(Task input begins)
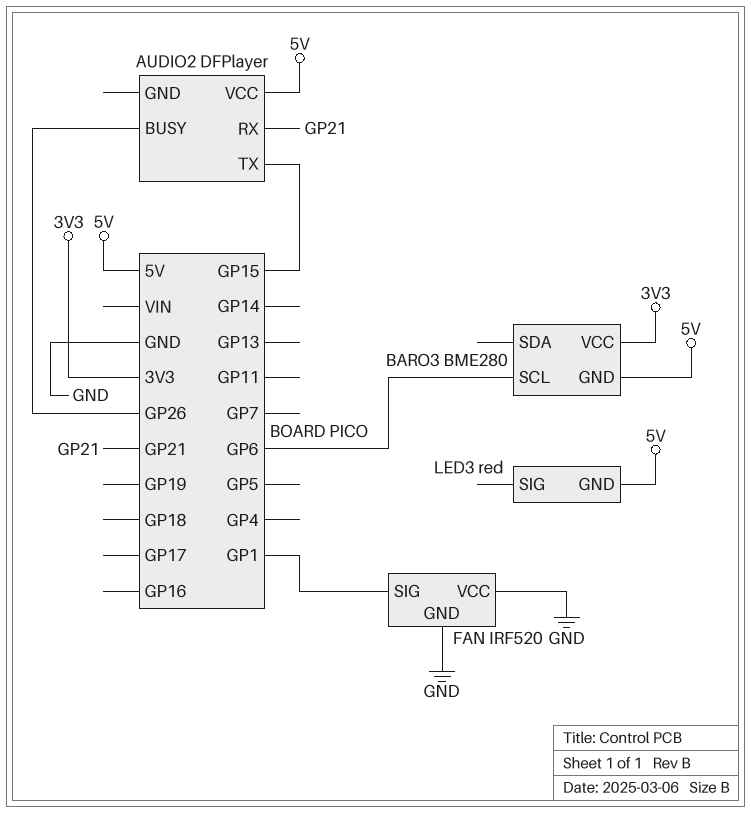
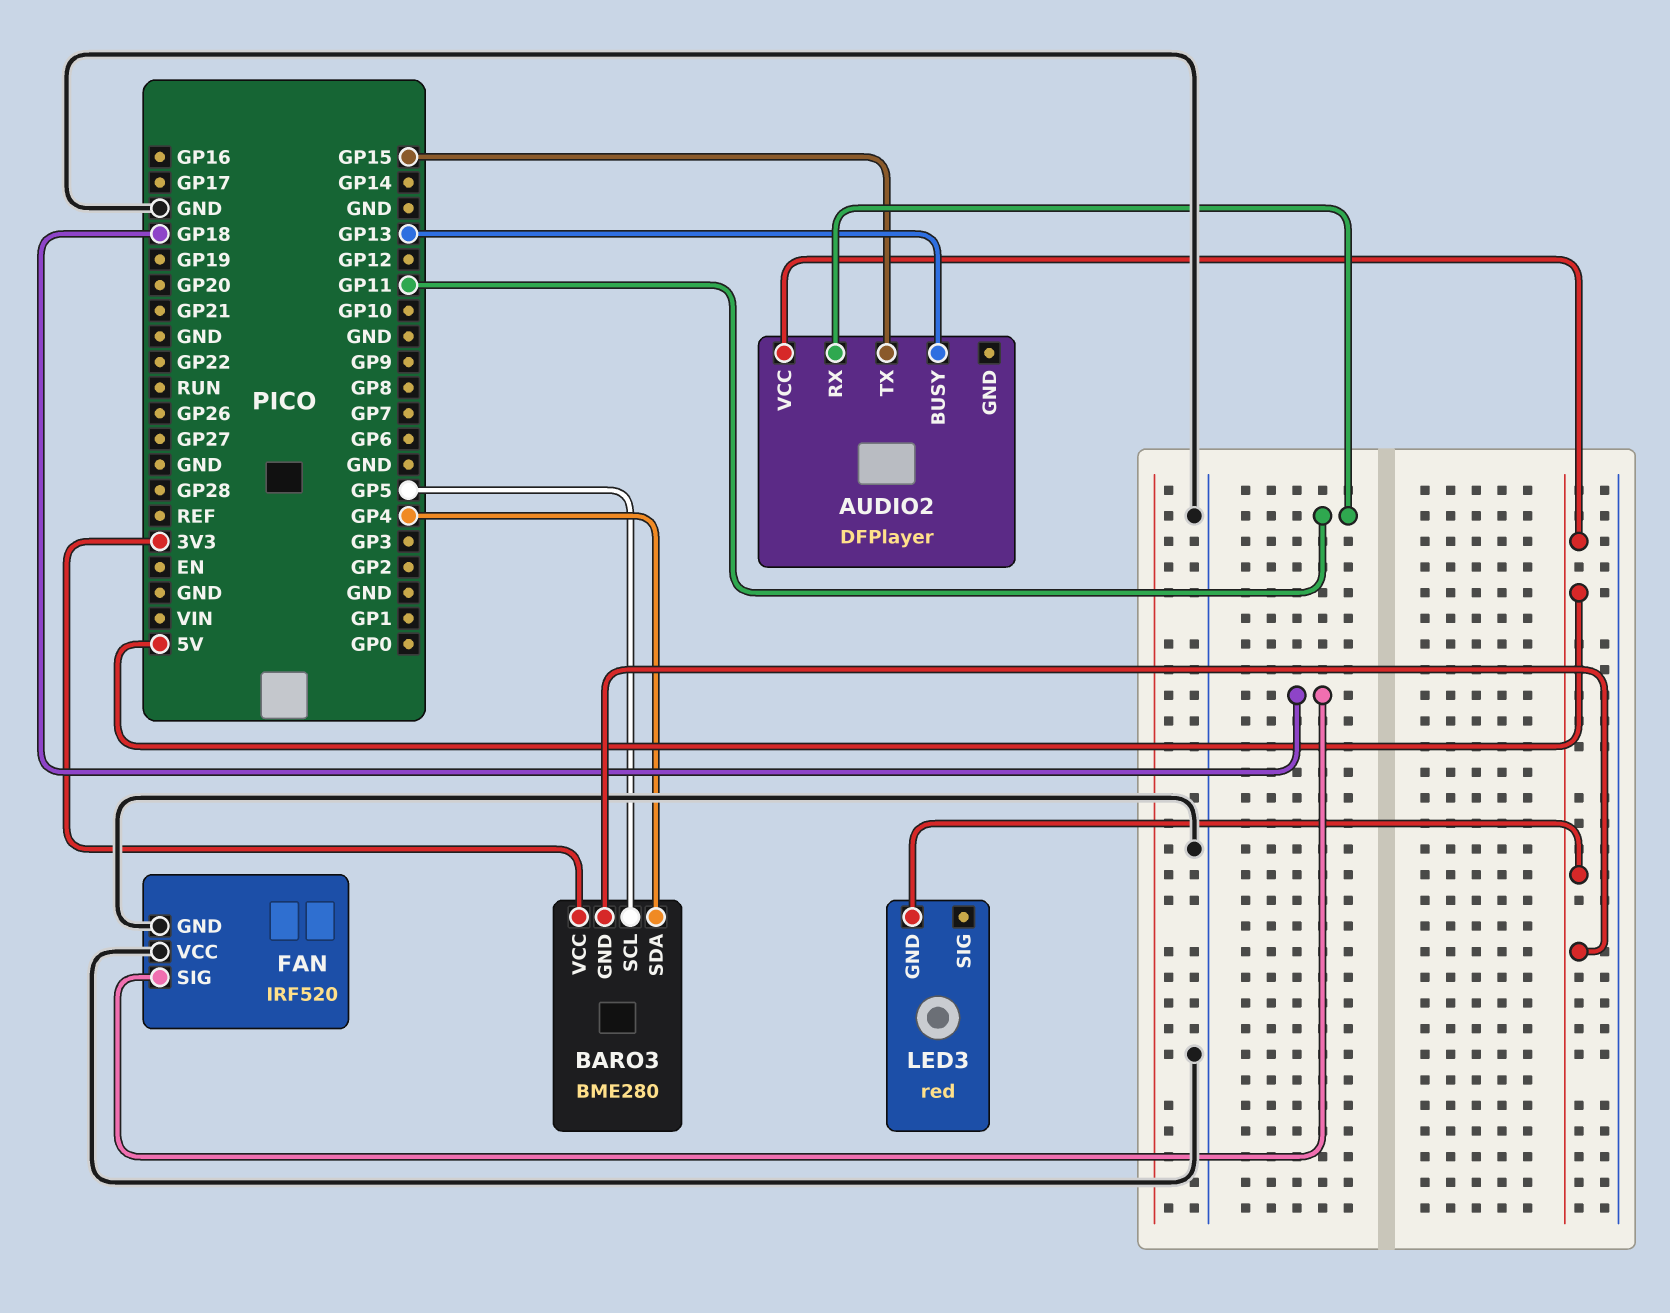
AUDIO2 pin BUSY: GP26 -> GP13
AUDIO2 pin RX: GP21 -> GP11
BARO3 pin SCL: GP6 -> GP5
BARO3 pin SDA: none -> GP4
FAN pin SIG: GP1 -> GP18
(Task input ends)
▶ What to produce:
Now reproduce all of the entries precisely, with no pictures in the copy.

▶ Solution:
AUDIO2 pin BUSY: GP26 -> GP13
AUDIO2 pin RX: GP21 -> GP11
BARO3 pin SCL: GP6 -> GP5
BARO3 pin SDA: none -> GP4
FAN pin SIG: GP1 -> GP18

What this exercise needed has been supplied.